# Dataset excerpts:
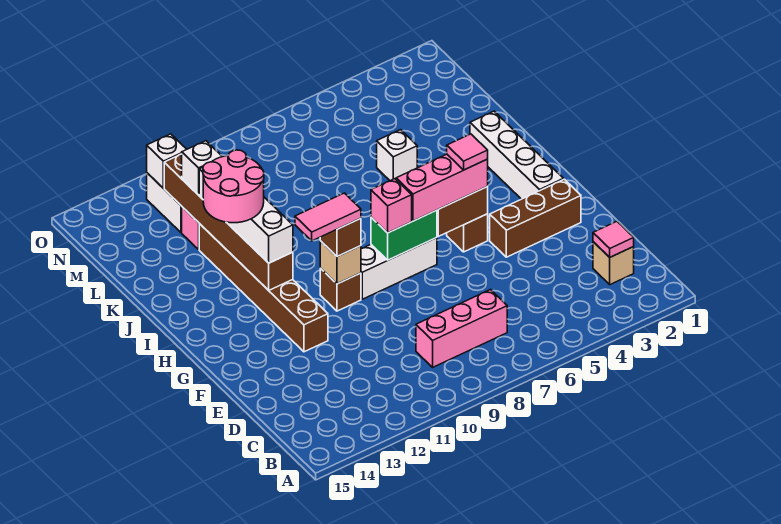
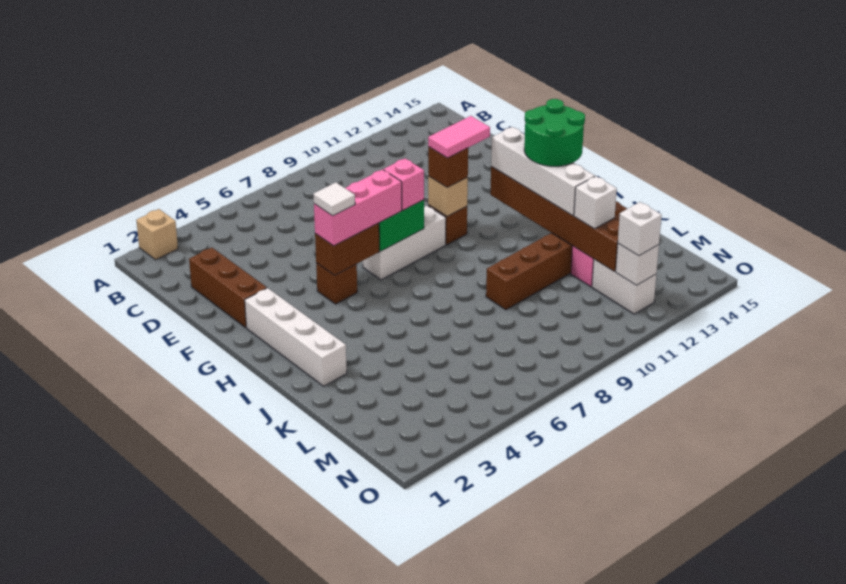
tan brick C2 level 1 -> tan brick A2 level 1
pink tile C2 level 2 -> none
pink brick C7:C9 level 1 -> none
brown brick F2:F4 level 1 -> brown brick D2:F2 level 1
brown brick F12:K12 level 1 -> brown brick K9:K14 level 1
pink tile G5 level 4 -> white tile G5 level 4
pink round brick I12:J13 level 4 -> green round brick I12:J13 level 4
white brick K5 level 1 -> white brick N12 level 3

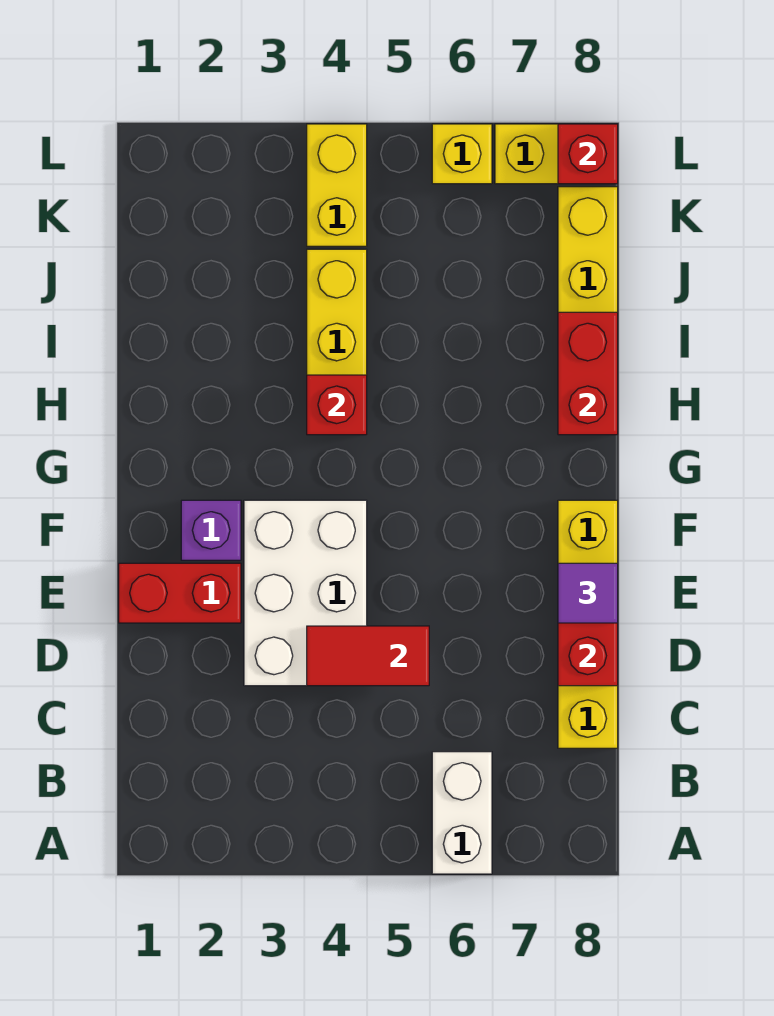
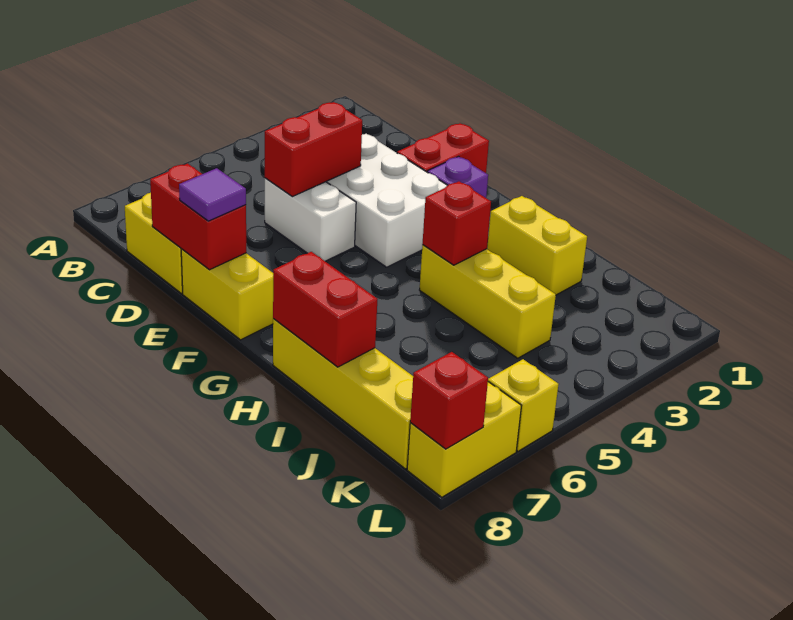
white brick A6:B6 level 1 -> white brick D5:E5 level 1
red tile D4:D5 level 2 -> red brick D4:D5 level 2
yellow brick K4:L4 level 1 -> yellow brick H2:I2 level 1

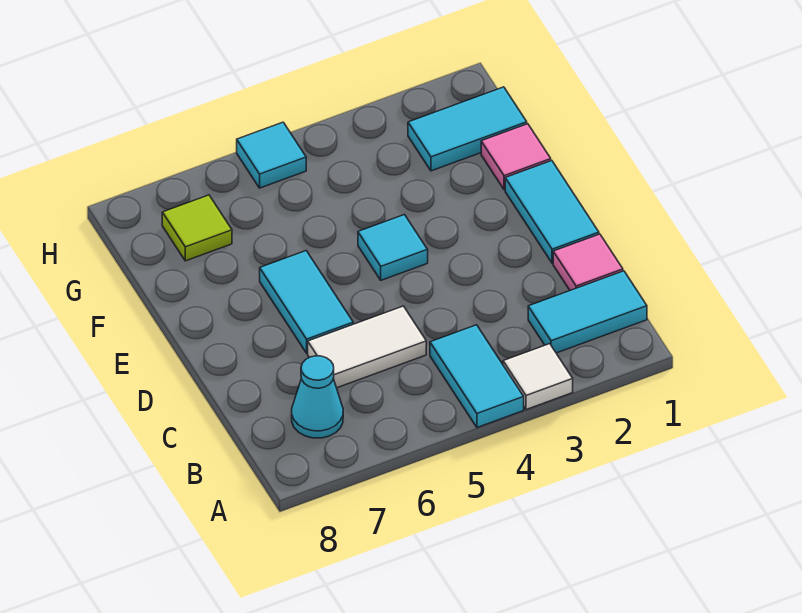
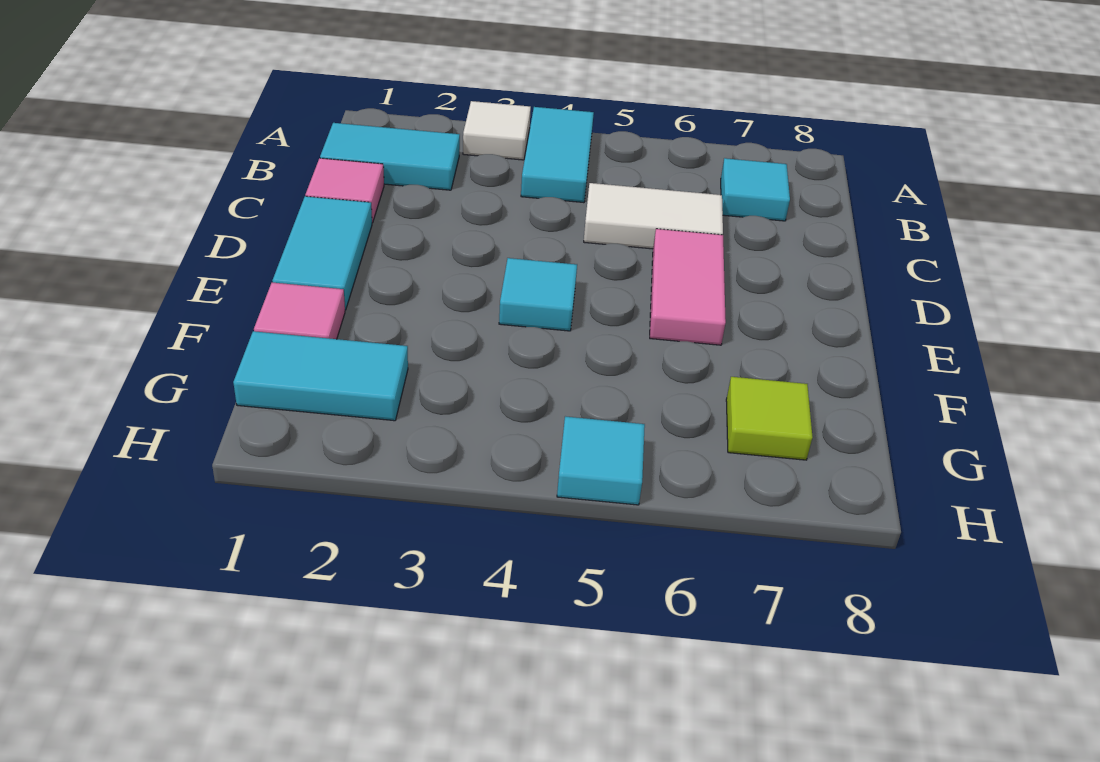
cyan cone B7 level 1 -> cyan tile B7 level 1
cyan tile D6:E6 level 1 -> pink tile D6:E6 level 1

# Task goal:
Retype the material above exactly, images excluded.

# Your solution:
tan brick C2 level 1 -> tan brick A2 level 1
pink tile C2 level 2 -> none
pink brick C7:C9 level 1 -> none
brown brick F2:F4 level 1 -> brown brick D2:F2 level 1
brown brick F12:K12 level 1 -> brown brick K9:K14 level 1
pink tile G5 level 4 -> white tile G5 level 4
pink round brick I12:J13 level 4 -> green round brick I12:J13 level 4
white brick K5 level 1 -> white brick N12 level 3

white brick A6:B6 level 1 -> white brick D5:E5 level 1
red tile D4:D5 level 2 -> red brick D4:D5 level 2
yellow brick K4:L4 level 1 -> yellow brick H2:I2 level 1

cyan cone B7 level 1 -> cyan tile B7 level 1
cyan tile D6:E6 level 1 -> pink tile D6:E6 level 1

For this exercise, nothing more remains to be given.